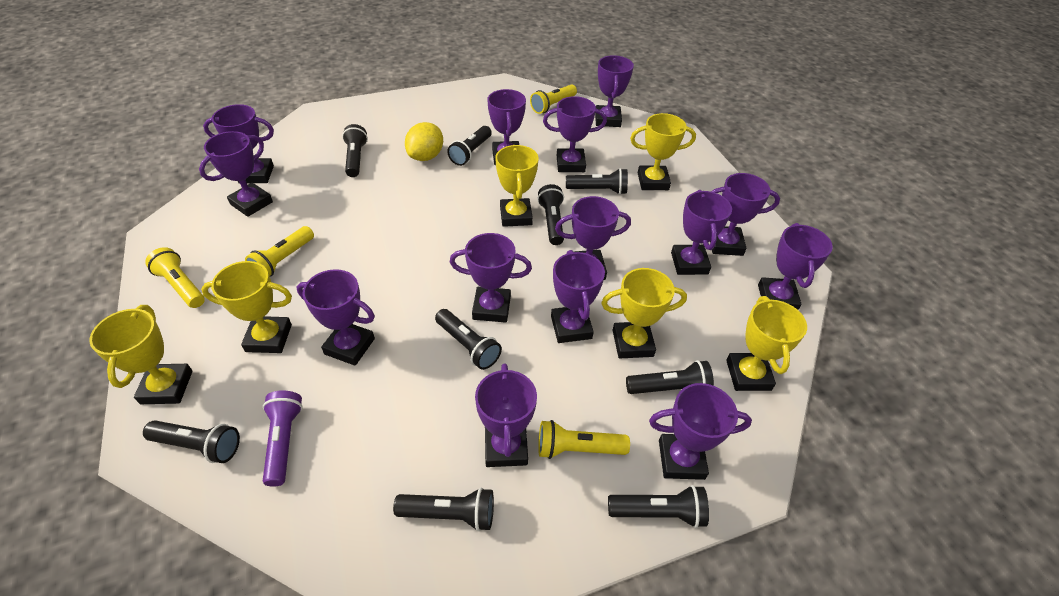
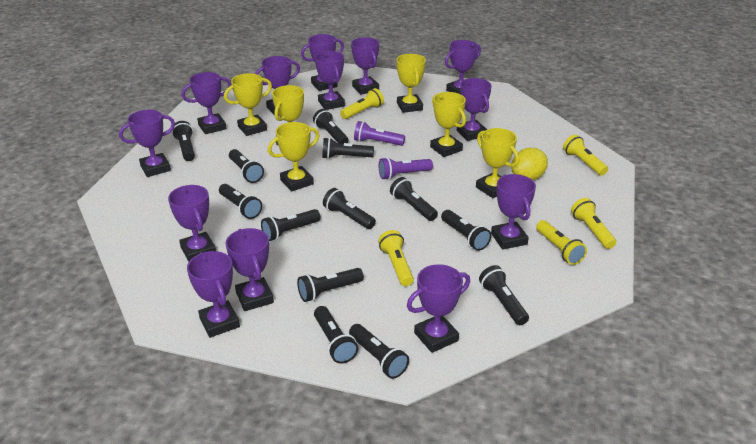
black flashlight: 9 -> 13
purple flashlight: 1 -> 2
purple trophy: 14 -> 13
yellow flashlight: 4 -> 5

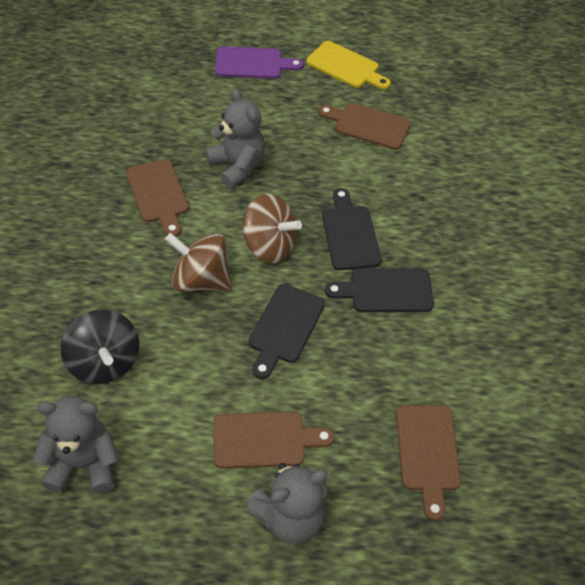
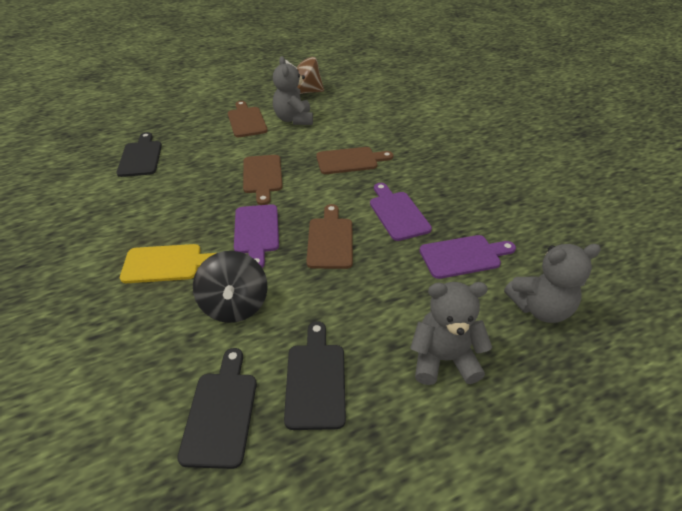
brown spinning top: 2 -> 1
purple cutting board: 1 -> 3

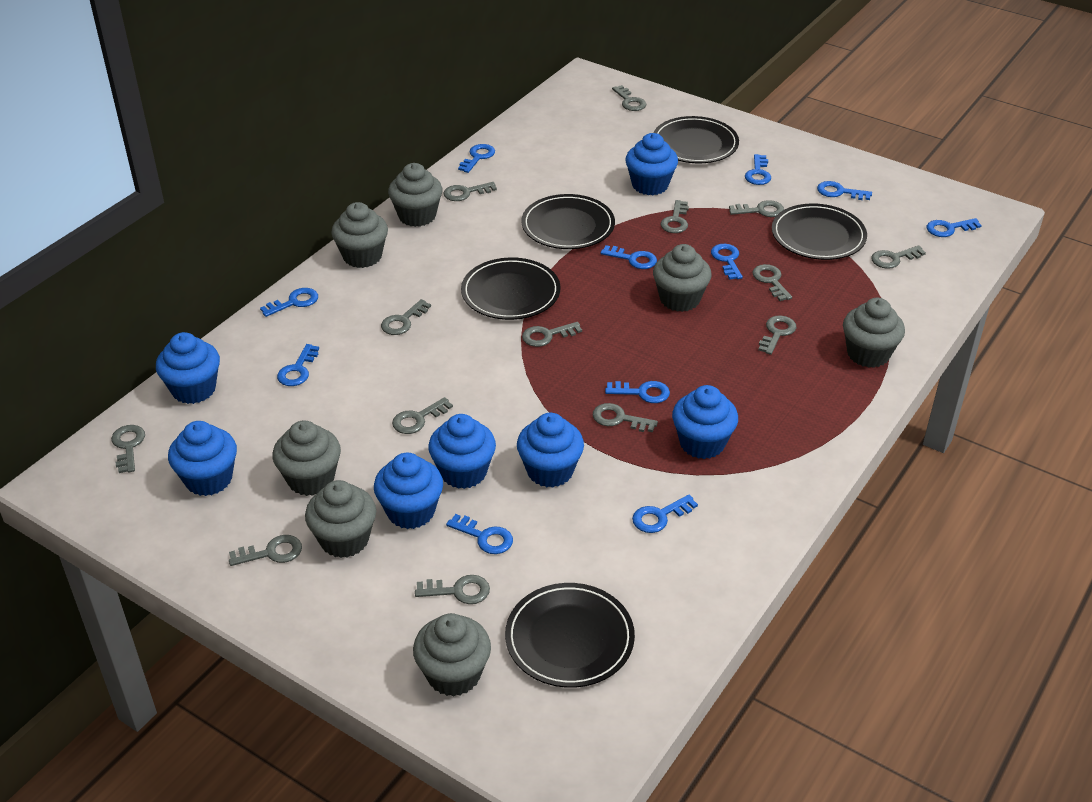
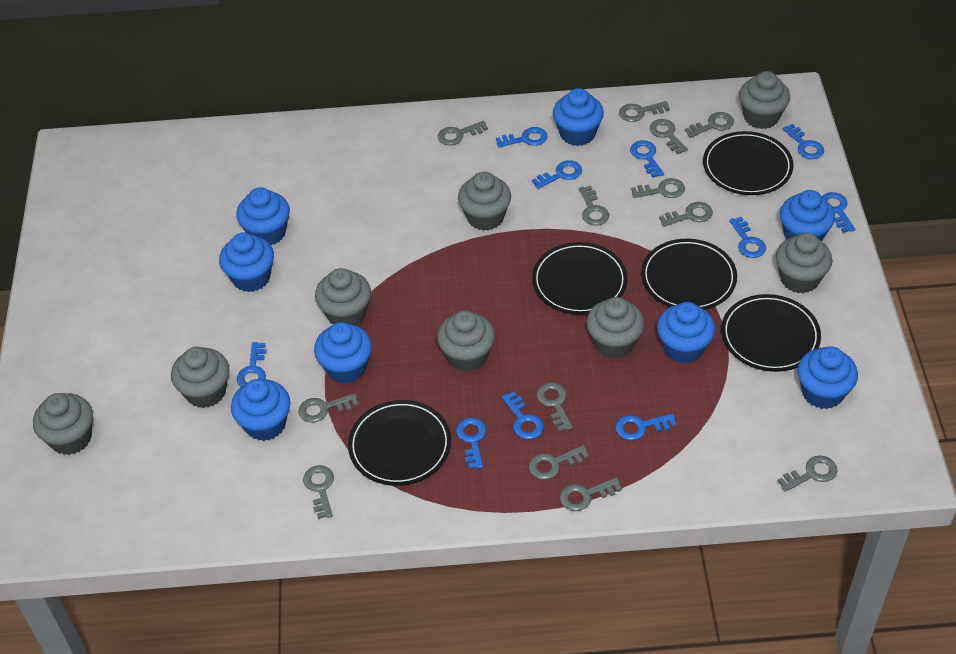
blue cupcake: 7 -> 8
blue key: 11 -> 10
grey cupcake: 7 -> 8
grey key: 14 -> 13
---+---
**Activity:**
Would you repeat the listing word for word and skip every picture?

**Expected answer:**
black flashlight: 9 -> 13
purple flashlight: 1 -> 2
purple trophy: 14 -> 13
yellow flashlight: 4 -> 5

brown spinning top: 2 -> 1
purple cutting board: 1 -> 3

blue cupcake: 7 -> 8
blue key: 11 -> 10
grey cupcake: 7 -> 8
grey key: 14 -> 13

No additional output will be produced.